- [Your task]: Find every line in the records below that holds the word "GLASSES", and copy each one.

'''

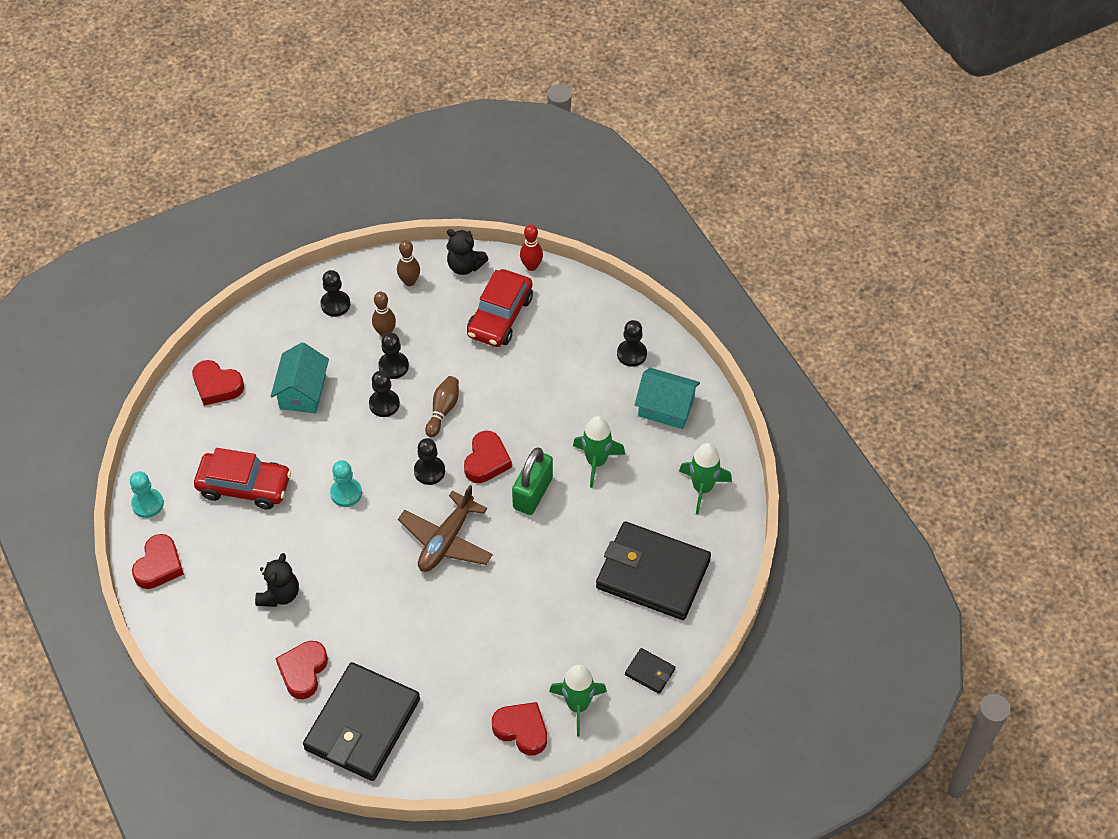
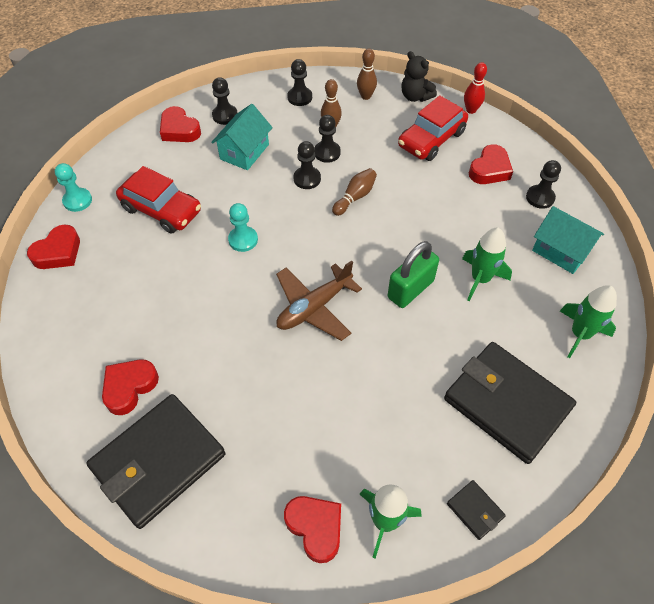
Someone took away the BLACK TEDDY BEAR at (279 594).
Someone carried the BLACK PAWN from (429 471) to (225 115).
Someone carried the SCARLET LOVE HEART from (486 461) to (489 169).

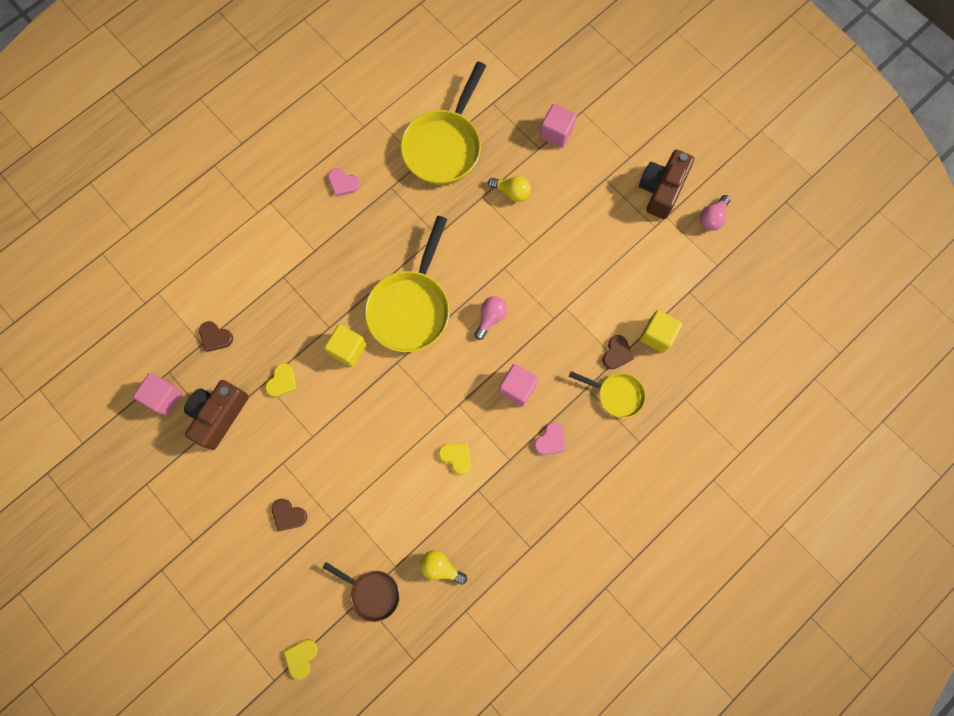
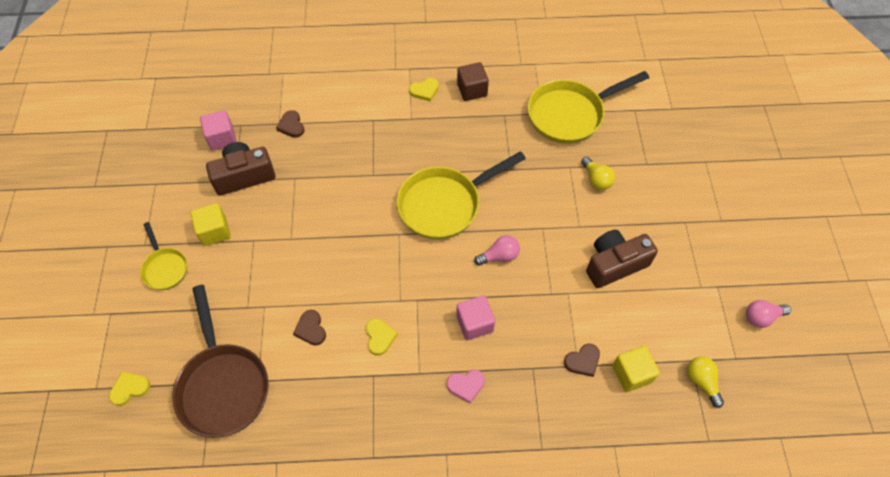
Someone took away the ROSY CUBE at (556 133).
Someone carried the BRIGHT YELLOW LOVE HEART from (282 381) to (424 90).
Someone carried the BROWN LOVE HEART from (288 515) to (311 329).
Someone carried the BRIGHT YELLOW CUBE from (348 349) to (214 231).
Someone carried the BRIGHT YELLOW LIGHTBULB from (440 567) to (701 381).
Someone carried the BRIGHT YELLOW PAN from (616 395) to (165 268).
Someone carried the BROWN CAMERA from (661 190) to (614 264).
Someone swapped the ROSY LOVE HEART at (343 183) for the BROWN CUBE at (472 90).
Someone scaled the BROWN PAN at (372 593) by 1.87.

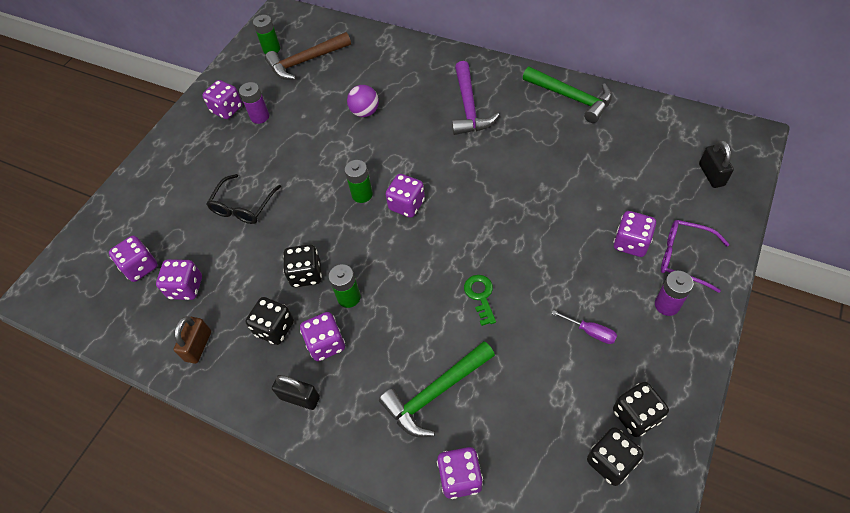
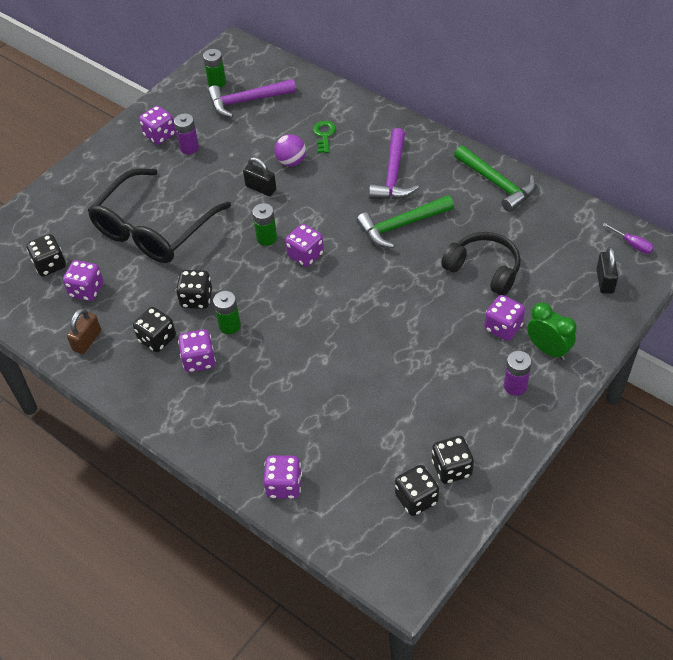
Someone put down the BLACK OVER-EAR HEADPHONES at (484 269).
Someone carried the BLACK PADLOCK from (299 398) to (261 188).
Someone carried the LEAF-GREEN CARPENTER'S HAMMER from (435 393) to (401 226).
Someone carried the LEAF-GREEN LATCHKEY from (480 296) to (324 135).
Someone carried the VIOLET HAND SCREWDRIVER from (590 332) to (632 244).
Someone swapped the VIOLET GLASSES at (684 258) for the LEAF-GREEN CLOCK at (548 349).
Someone repainted the VIOLET GAME DIE at (141 267), which became the BLACK GAME DIE at (50 265).
Someone repainted the BROWN CARPENTER'S HAMMER at (305 61), which became the VIOLET CARPENTER'S HAMMER at (247 101).
Someone scaled the BLACK GLASSES at (243 206) by 1.98.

'''

- [Task result]:
Someone swapped the VIOLET GLASSES at (684 258) for the LEAF-GREEN CLOCK at (548 349).
Someone scaled the BLACK GLASSES at (243 206) by 1.98.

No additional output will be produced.